*** Data for this exercise Section Begins ***

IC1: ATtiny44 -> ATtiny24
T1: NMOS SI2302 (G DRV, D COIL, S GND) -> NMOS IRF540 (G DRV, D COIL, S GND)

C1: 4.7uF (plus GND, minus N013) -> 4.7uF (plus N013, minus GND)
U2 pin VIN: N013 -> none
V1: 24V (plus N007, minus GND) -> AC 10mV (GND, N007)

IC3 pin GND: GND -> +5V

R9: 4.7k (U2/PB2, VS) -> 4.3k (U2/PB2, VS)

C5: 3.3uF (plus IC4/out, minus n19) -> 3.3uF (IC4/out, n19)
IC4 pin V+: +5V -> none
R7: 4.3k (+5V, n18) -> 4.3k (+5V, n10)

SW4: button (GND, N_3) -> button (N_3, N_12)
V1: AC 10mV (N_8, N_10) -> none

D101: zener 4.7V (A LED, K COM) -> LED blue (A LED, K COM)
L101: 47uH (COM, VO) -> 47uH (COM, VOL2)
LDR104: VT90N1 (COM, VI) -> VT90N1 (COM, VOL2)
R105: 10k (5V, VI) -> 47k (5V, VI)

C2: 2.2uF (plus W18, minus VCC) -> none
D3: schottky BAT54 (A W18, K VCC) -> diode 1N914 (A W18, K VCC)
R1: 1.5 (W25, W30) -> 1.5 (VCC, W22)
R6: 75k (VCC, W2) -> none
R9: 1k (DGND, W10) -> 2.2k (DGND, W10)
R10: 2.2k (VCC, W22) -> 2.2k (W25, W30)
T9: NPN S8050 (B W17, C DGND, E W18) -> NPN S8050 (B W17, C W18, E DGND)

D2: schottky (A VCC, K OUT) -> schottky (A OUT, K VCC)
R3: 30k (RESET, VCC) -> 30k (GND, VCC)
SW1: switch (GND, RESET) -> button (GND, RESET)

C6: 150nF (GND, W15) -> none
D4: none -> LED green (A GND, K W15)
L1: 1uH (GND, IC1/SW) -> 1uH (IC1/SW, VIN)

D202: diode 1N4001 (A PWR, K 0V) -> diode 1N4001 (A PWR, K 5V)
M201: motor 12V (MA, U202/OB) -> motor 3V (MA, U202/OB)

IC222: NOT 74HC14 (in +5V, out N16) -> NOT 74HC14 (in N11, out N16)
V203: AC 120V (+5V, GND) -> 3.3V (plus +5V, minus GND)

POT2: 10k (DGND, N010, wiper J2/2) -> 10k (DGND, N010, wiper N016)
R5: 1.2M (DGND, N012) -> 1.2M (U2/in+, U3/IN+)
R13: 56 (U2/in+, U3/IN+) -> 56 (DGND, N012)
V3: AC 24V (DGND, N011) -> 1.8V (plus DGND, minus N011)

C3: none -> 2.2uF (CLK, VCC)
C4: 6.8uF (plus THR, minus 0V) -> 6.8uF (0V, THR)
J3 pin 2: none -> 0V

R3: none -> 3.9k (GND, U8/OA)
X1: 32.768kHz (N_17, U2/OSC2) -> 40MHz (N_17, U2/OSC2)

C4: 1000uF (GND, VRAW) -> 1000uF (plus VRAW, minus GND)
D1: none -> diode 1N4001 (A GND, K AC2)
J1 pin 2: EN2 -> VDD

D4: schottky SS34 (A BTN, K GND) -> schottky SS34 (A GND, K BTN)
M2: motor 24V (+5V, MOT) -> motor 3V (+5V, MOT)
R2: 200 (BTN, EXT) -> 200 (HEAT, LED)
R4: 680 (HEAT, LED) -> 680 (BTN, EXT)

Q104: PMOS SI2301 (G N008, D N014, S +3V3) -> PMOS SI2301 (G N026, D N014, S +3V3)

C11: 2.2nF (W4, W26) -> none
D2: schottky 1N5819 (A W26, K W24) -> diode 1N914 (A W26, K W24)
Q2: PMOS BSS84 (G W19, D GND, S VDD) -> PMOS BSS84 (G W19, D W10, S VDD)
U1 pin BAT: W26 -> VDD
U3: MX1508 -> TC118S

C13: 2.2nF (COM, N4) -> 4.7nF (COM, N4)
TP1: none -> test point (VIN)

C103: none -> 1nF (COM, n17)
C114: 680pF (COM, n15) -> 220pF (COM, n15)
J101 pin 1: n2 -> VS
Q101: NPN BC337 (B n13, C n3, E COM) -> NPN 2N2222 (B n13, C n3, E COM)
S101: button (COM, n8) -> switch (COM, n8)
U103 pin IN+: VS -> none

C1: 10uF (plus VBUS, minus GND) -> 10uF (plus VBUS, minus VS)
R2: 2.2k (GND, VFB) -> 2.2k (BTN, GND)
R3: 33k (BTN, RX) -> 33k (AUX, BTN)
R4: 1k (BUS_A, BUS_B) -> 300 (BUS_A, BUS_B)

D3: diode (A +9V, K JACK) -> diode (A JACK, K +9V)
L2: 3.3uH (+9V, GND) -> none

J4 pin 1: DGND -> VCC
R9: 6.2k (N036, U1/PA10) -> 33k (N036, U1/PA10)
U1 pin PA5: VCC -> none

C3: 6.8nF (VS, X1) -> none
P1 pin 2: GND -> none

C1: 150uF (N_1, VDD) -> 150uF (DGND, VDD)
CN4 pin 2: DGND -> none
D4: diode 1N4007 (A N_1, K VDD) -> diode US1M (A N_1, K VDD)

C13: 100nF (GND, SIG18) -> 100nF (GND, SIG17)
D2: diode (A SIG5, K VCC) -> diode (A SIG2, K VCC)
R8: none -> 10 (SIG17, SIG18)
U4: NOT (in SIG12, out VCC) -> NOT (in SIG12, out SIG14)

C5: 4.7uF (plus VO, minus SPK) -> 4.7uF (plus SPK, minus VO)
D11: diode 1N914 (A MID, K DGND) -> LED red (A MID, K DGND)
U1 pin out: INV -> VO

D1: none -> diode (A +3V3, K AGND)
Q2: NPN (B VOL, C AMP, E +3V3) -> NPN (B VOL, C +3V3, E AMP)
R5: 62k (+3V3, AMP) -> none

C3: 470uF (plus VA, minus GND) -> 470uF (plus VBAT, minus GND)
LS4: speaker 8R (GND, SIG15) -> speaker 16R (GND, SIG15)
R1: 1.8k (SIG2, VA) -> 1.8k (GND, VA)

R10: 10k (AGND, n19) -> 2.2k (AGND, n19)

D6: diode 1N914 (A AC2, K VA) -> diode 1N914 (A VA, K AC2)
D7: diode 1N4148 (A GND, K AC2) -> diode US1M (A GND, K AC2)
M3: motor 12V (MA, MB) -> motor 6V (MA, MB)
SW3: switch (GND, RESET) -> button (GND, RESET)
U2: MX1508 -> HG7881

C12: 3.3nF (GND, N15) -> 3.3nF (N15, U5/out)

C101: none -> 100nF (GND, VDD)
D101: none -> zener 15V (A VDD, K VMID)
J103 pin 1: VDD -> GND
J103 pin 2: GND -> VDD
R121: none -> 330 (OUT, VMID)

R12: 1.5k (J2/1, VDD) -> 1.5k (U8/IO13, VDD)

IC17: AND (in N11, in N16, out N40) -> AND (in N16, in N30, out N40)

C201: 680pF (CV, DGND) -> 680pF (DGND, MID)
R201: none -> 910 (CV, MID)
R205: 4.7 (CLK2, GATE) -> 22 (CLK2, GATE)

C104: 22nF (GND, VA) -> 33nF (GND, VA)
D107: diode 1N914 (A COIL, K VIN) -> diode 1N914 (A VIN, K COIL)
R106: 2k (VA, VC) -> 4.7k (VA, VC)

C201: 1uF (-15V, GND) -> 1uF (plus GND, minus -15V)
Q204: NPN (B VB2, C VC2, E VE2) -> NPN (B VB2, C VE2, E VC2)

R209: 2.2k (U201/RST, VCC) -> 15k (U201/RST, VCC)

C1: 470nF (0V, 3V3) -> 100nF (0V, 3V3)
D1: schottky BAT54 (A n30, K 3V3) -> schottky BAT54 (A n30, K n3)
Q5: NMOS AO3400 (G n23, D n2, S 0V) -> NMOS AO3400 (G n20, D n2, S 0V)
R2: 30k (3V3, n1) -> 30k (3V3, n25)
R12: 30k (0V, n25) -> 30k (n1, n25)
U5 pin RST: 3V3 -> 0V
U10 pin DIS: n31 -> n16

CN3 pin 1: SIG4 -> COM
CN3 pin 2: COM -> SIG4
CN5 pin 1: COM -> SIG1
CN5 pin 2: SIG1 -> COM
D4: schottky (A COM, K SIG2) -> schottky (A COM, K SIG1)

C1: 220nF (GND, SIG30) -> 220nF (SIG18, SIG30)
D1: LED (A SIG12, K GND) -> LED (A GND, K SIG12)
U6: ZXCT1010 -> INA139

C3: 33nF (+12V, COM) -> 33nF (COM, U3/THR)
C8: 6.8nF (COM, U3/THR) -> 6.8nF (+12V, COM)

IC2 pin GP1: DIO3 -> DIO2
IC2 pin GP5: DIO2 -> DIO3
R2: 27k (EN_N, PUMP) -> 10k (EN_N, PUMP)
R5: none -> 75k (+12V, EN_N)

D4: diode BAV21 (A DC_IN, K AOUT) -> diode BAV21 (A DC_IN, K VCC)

*** Data for this exercise Section Ends ***

__Task to carry out__: Give back exactly the lines above starting at the line where "R2: 2.2k (GND, VFB) -> 2.2k (BTN, GND)" appears and ending at the line where "D4: diode 1N4007" appears, both included, with no other lines.

__Response__:
R2: 2.2k (GND, VFB) -> 2.2k (BTN, GND)
R3: 33k (BTN, RX) -> 33k (AUX, BTN)
R4: 1k (BUS_A, BUS_B) -> 300 (BUS_A, BUS_B)

D3: diode (A +9V, K JACK) -> diode (A JACK, K +9V)
L2: 3.3uH (+9V, GND) -> none

J4 pin 1: DGND -> VCC
R9: 6.2k (N036, U1/PA10) -> 33k (N036, U1/PA10)
U1 pin PA5: VCC -> none

C3: 6.8nF (VS, X1) -> none
P1 pin 2: GND -> none

C1: 150uF (N_1, VDD) -> 150uF (DGND, VDD)
CN4 pin 2: DGND -> none
D4: diode 1N4007 (A N_1, K VDD) -> diode US1M (A N_1, K VDD)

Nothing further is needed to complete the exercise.